* [DATA PROVIDED]
----
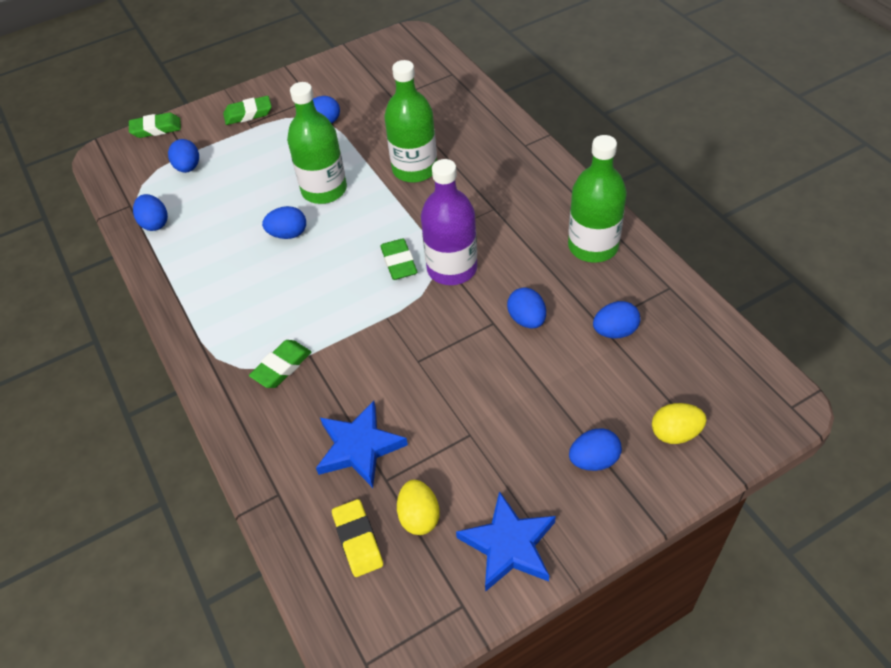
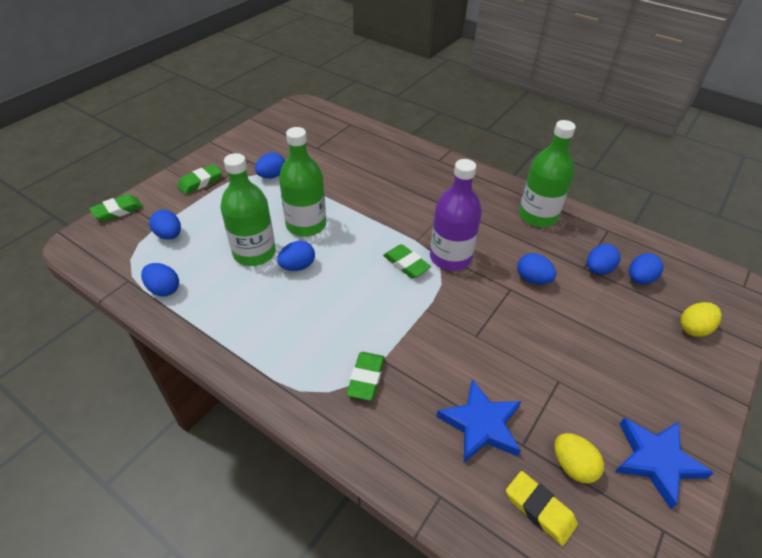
camera: 30 degrees left, 5 degrees down
(415, 169) = (369, 193): green bottle -> green bottle (254, 253)
(593, 460) = (659, 368): blue egg -> blue egg (639, 279)

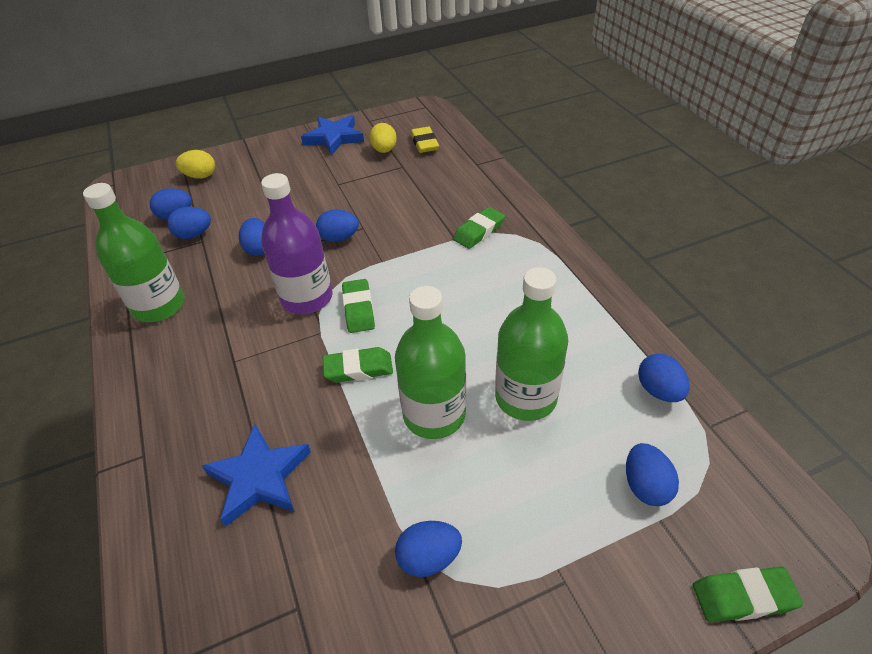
camera: 145 degrees left, 0 degrees up
(200, 182) = (570, 610): green eraser -> green eraser (358, 369)
(297, 266) = (480, 355): blue egg -> blue egg (339, 238)
(481, 424) = (418, 182): blue star -> blue star (259, 477)

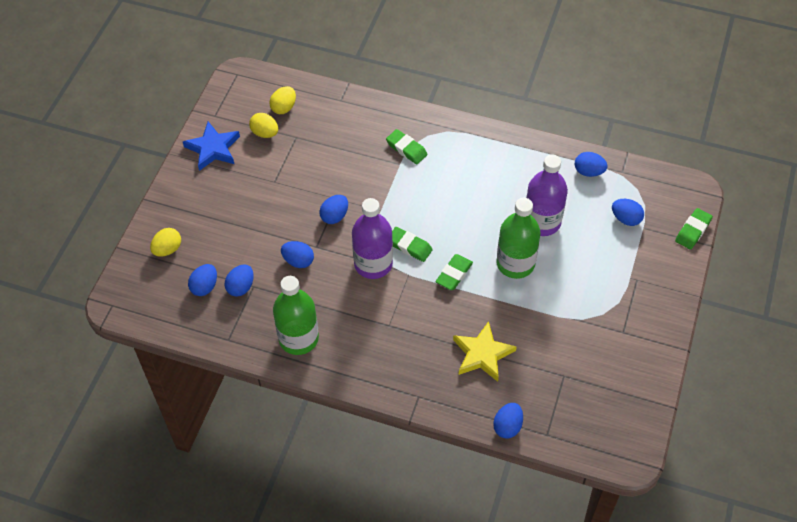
camera: 50 degrees left, 10 degrees up
(259, 477) = (482, 354): blue star -> yellow star
(424, 143) = (284, 108): yellow eraser -> yellow egg
(429, 557) = (585, 316): blue egg -> blue egg (507, 426)
(479, 231) = (406, 149): green eraser -> green eraser turned 45 degrees counterclockwise
(525, 397) = (542, 222): green bottle -> purple bottle

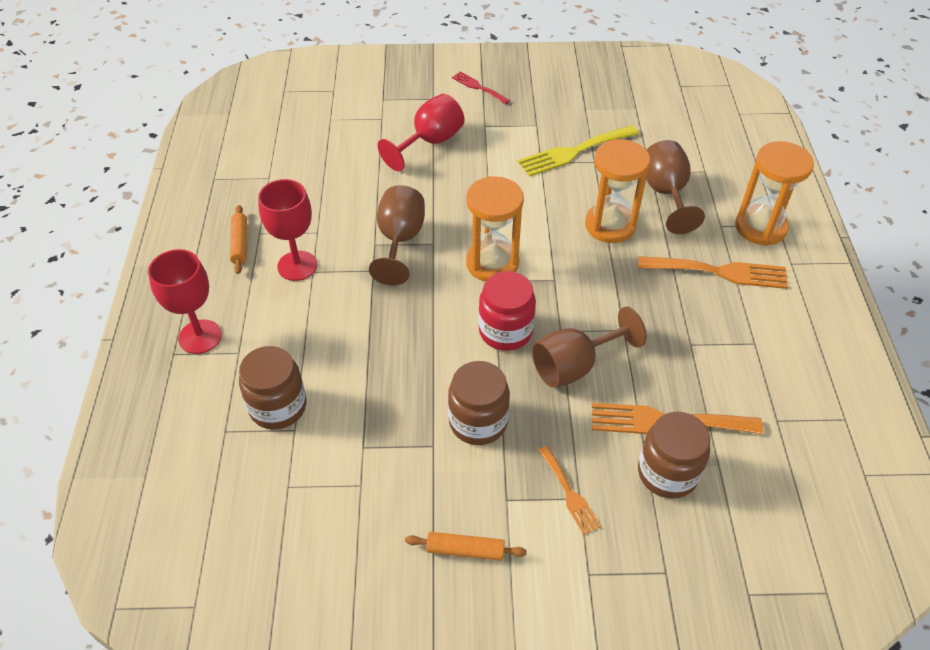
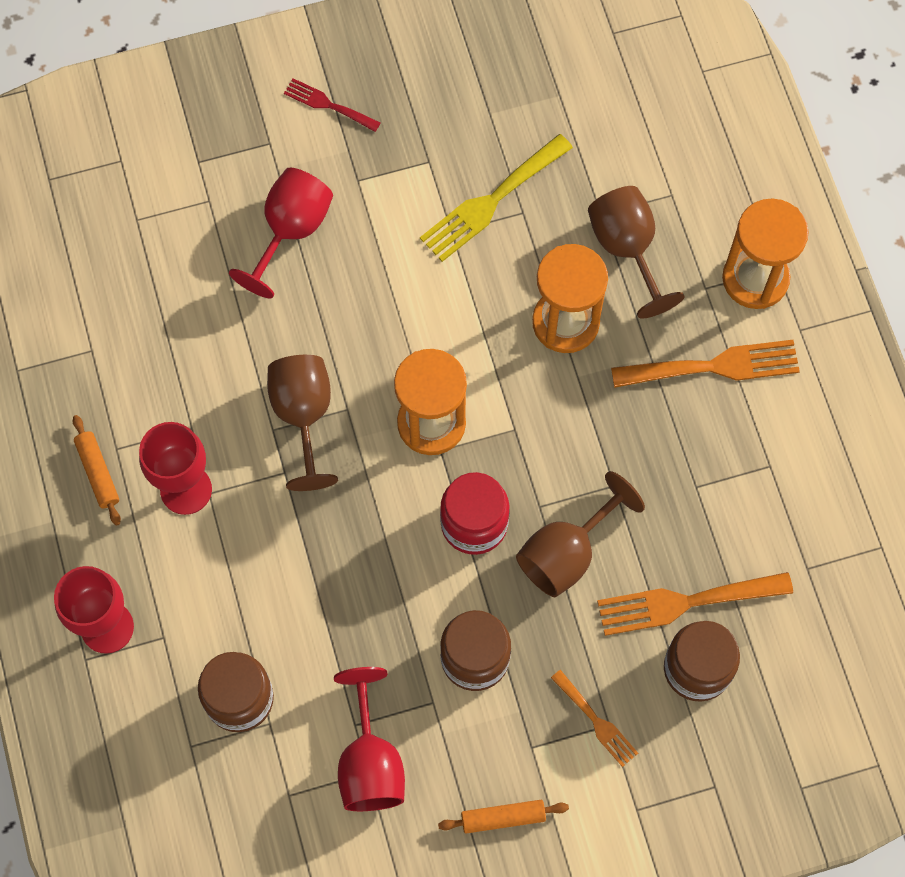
camera: 15 degrees left, 20 degrees up
(365, 478) = (370, 762): none -> red goblet

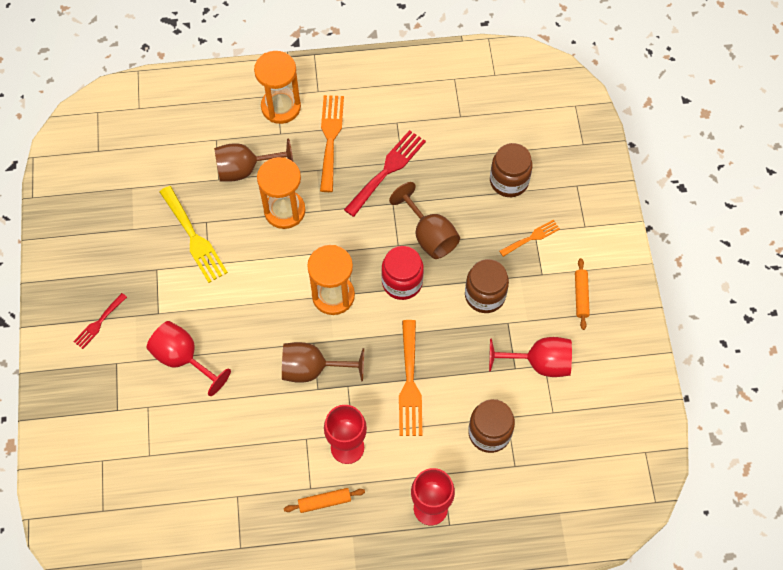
camera: 80 degrees left, 5 degrees down
(674, 466) = (387, 170): none -> red fork
(684, 603) = (469, 180): orange fork -> orange fork (410, 384)

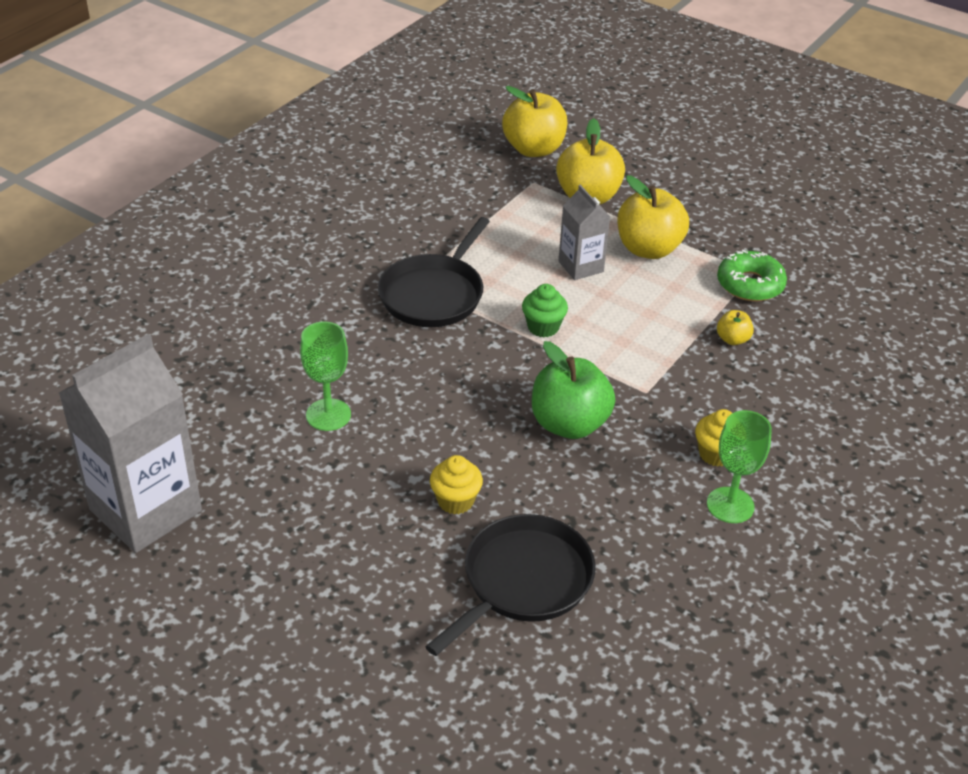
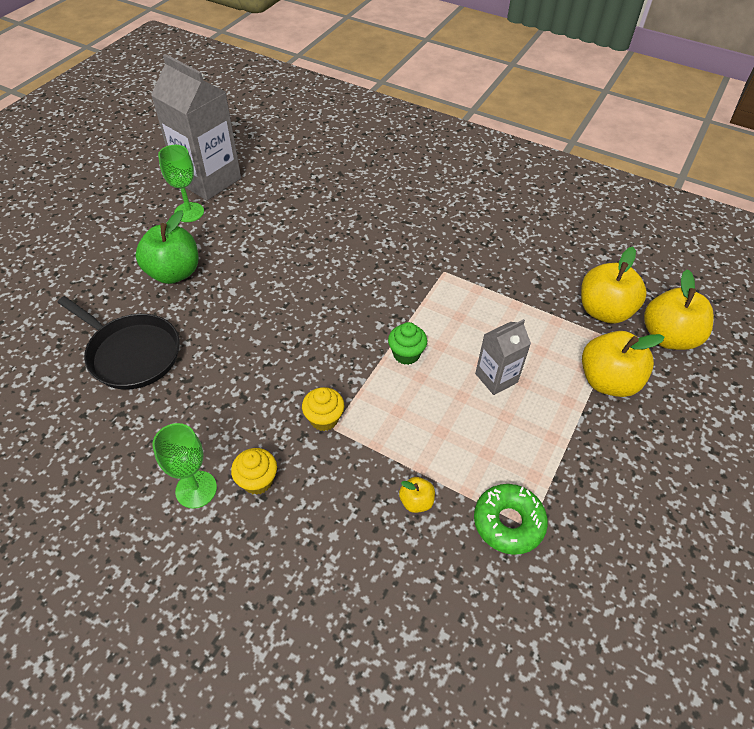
camera: 85 degrees right, 10 degrees up
(328, 415) = (292, 243): green goblet -> green goblet (189, 212)
(434, 294) = (432, 285): black pan -> none
(455, 501) = (209, 313): yellow cupcake -> yellow cupcake (324, 419)
(569, 424) = (290, 375): green apple -> green apple (174, 273)
(648, 249) = (540, 431): yellow apple -> yellow apple (604, 311)

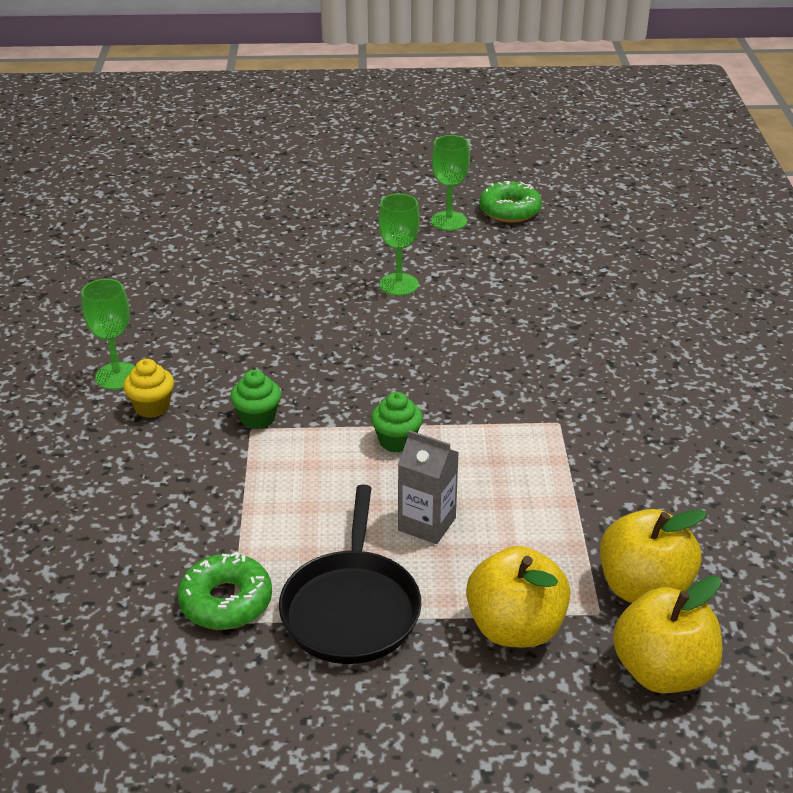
camera: 60 degrees right, 15 degrees down
(131, 354) = (236, 274): black pan -> black pan (351, 608)
(174, 273) = (357, 250): green apple -> none
(208, 180) = (509, 210): grey carton -> green donut
(237, 272) = (399, 284): none -> green goblet
(324, 419) = (257, 418): yellow cupcake -> green cupcake
(416, 501) = (203, 521): yellow apple -> none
----
* [WORK ORDER] Please give the number of lines in the entries above that hold "fork", with no other words.

* [OUTPUT OF THE EXERCISE] 2